#### Input data ####

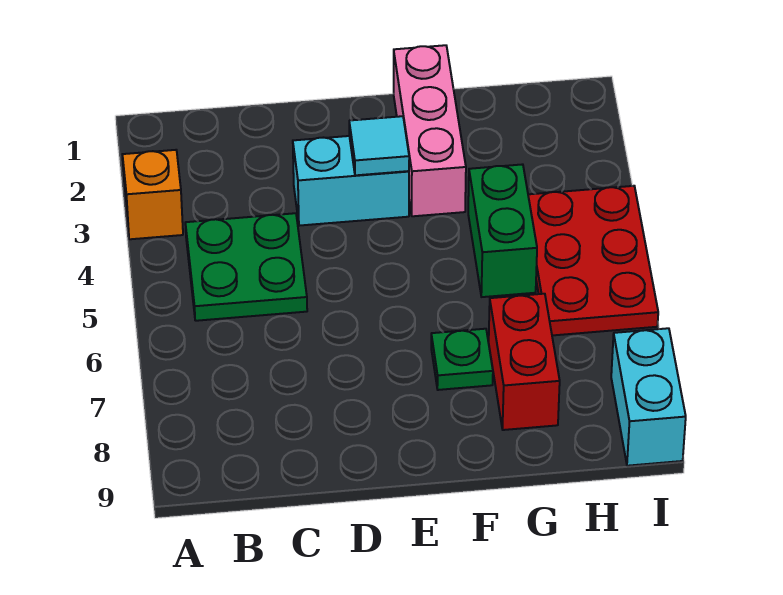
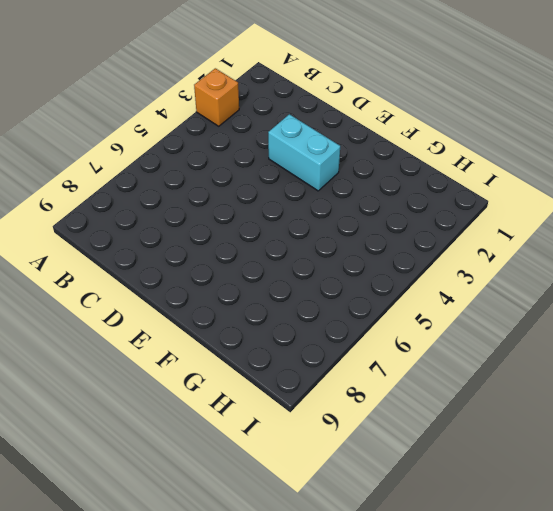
none -> green 2x2 plate [185,213,307,321]
none -> pink 1x3 brick [394,45,466,216]

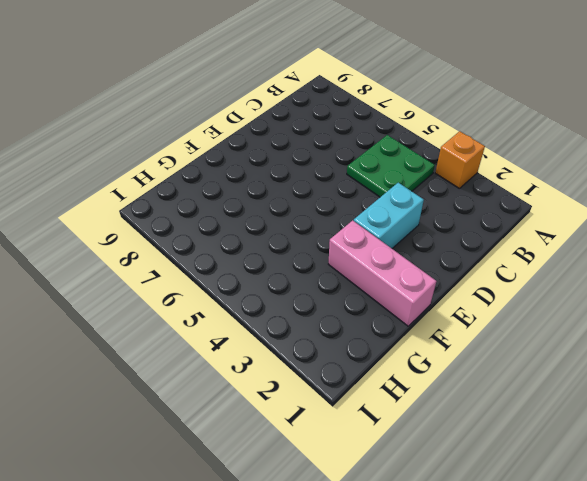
none -> green 1x1 plate [431,329,493,390]
none -> green 1x2 brick [468,164,537,297]

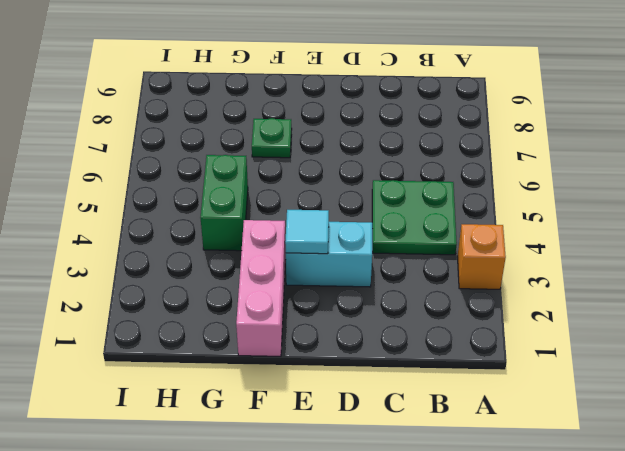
none -> red 1x2 brick [489,294,560,430]
none -> red 2x3 plate [528,186,658,335]

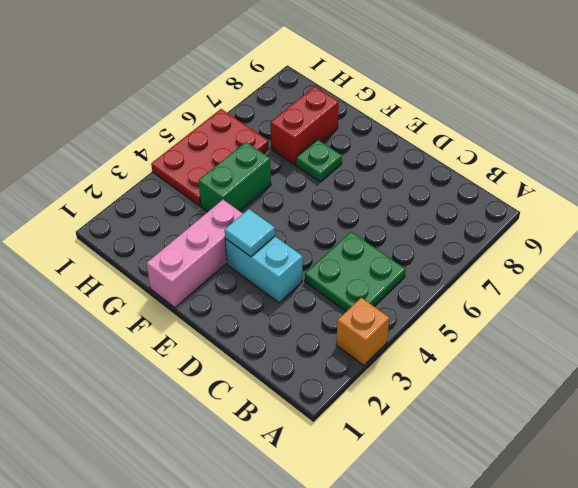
none -> cyan 1x2 brick [611,328,686,466]

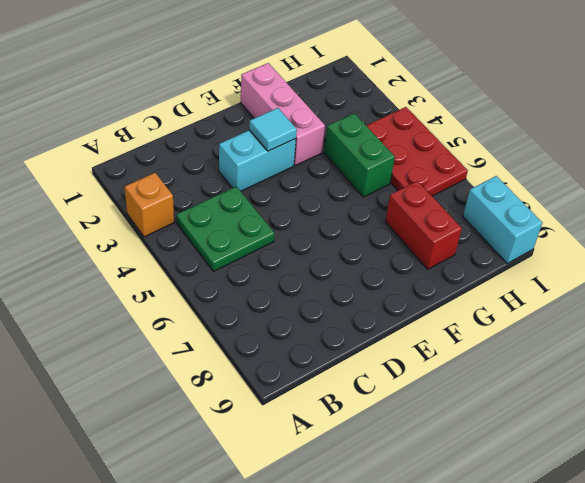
none -> green 1x1 plate [431,329,493,390]

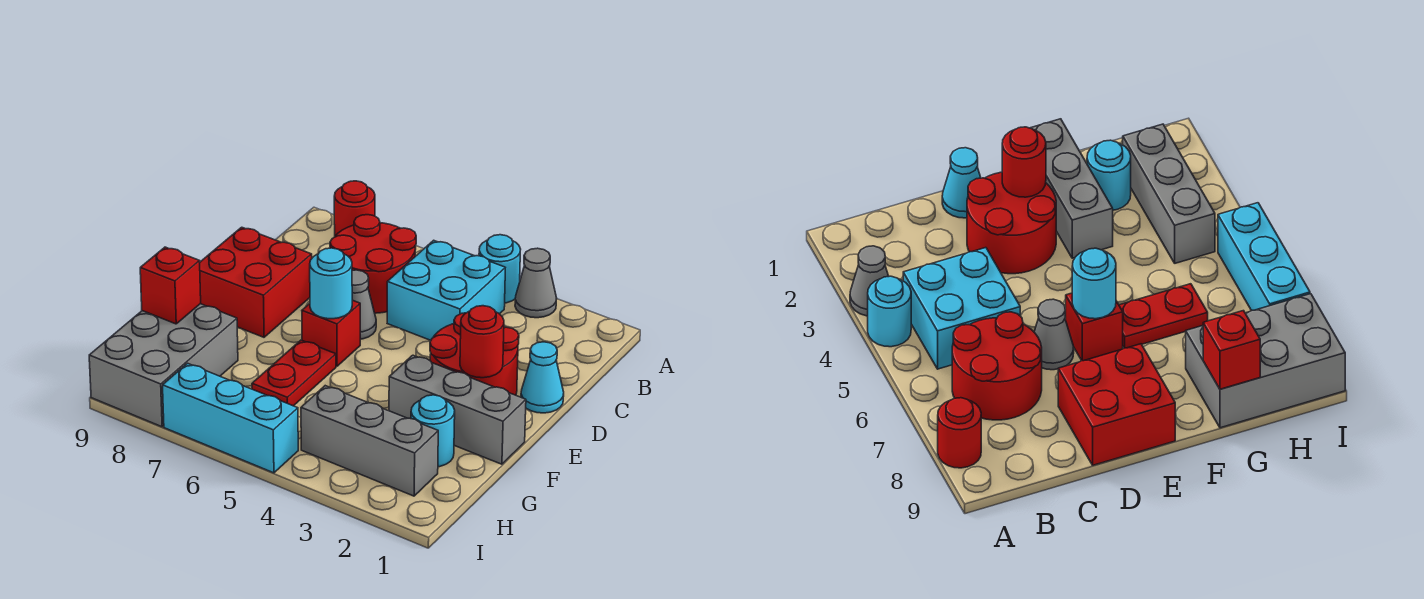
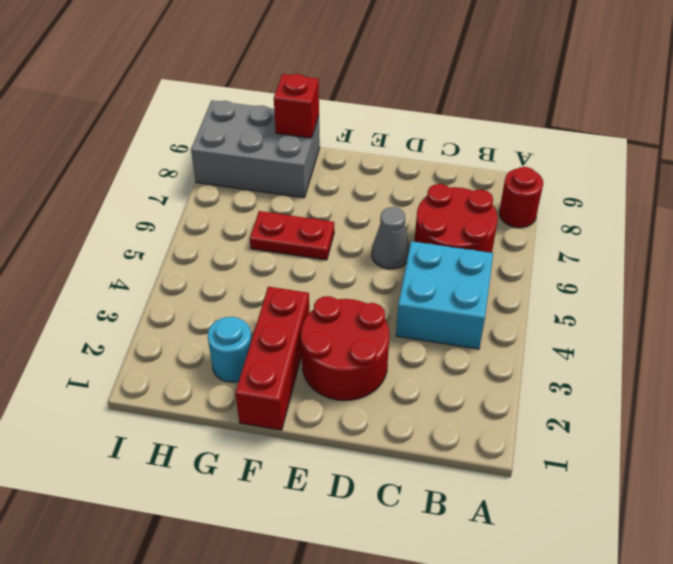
red 1x3 brick [235,287,309,430] -> grey 1x3 brick [389,355,526,464]
none -> grey 1x1 cone [515,248,557,318]
none -> cyan 1x1 round brick [479,235,521,303]
none -> cyan 1x1 cone [521,342,564,413]

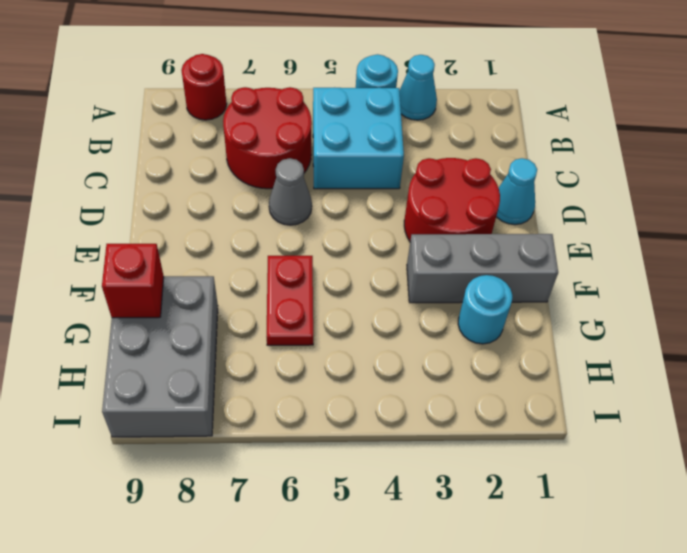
cyan 1x1 cone [399,55,437,120] -> grey 1x1 cone [515,248,557,318]
none -> red 2x2 brick [200,227,312,337]
none -> red 1x1 brick [302,300,360,366]
none -> grey 1x3 brick [301,386,438,496]

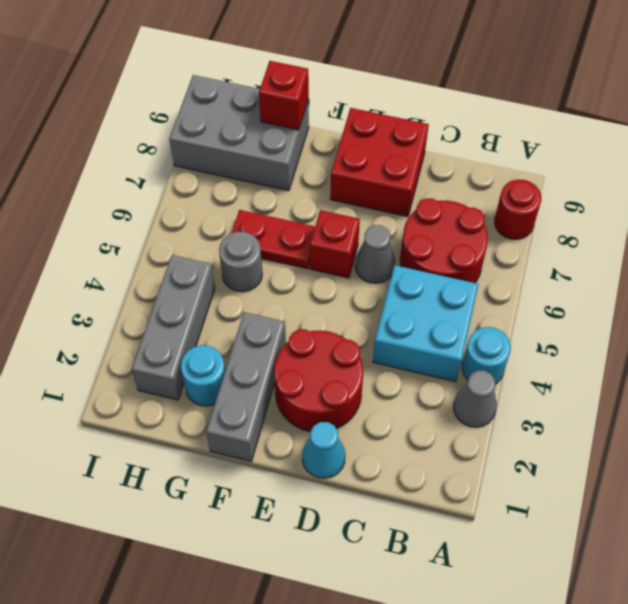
grey 1x1 round brick [219,232,262,292] -> none
none -> cyan 1x3 brick [163,363,298,473]
none -> red 1x1 round brick [460,306,504,378]
none -> cyan 1x1 round brick [310,248,352,319]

####

Exercise details:
If a line falls between the one containing "none -> red 1x2 brick [489,294,560,430]" and the last line of the entries above, both included, reproduce it exactly; leave the pictures out.

Completed exercise:
none -> red 1x2 brick [489,294,560,430]
none -> red 2x3 plate [528,186,658,335]

none -> cyan 1x2 brick [611,328,686,466]

none -> green 1x1 plate [431,329,493,390]

red 1x3 brick [235,287,309,430] -> grey 1x3 brick [389,355,526,464]
none -> grey 1x1 cone [515,248,557,318]
none -> cyan 1x1 round brick [479,235,521,303]
none -> cyan 1x1 cone [521,342,564,413]

cyan 1x1 cone [399,55,437,120] -> grey 1x1 cone [515,248,557,318]
none -> red 2x2 brick [200,227,312,337]
none -> red 1x1 brick [302,300,360,366]
none -> grey 1x3 brick [301,386,438,496]

grey 1x1 round brick [219,232,262,292] -> none
none -> cyan 1x3 brick [163,363,298,473]
none -> red 1x1 round brick [460,306,504,378]
none -> cyan 1x1 round brick [310,248,352,319]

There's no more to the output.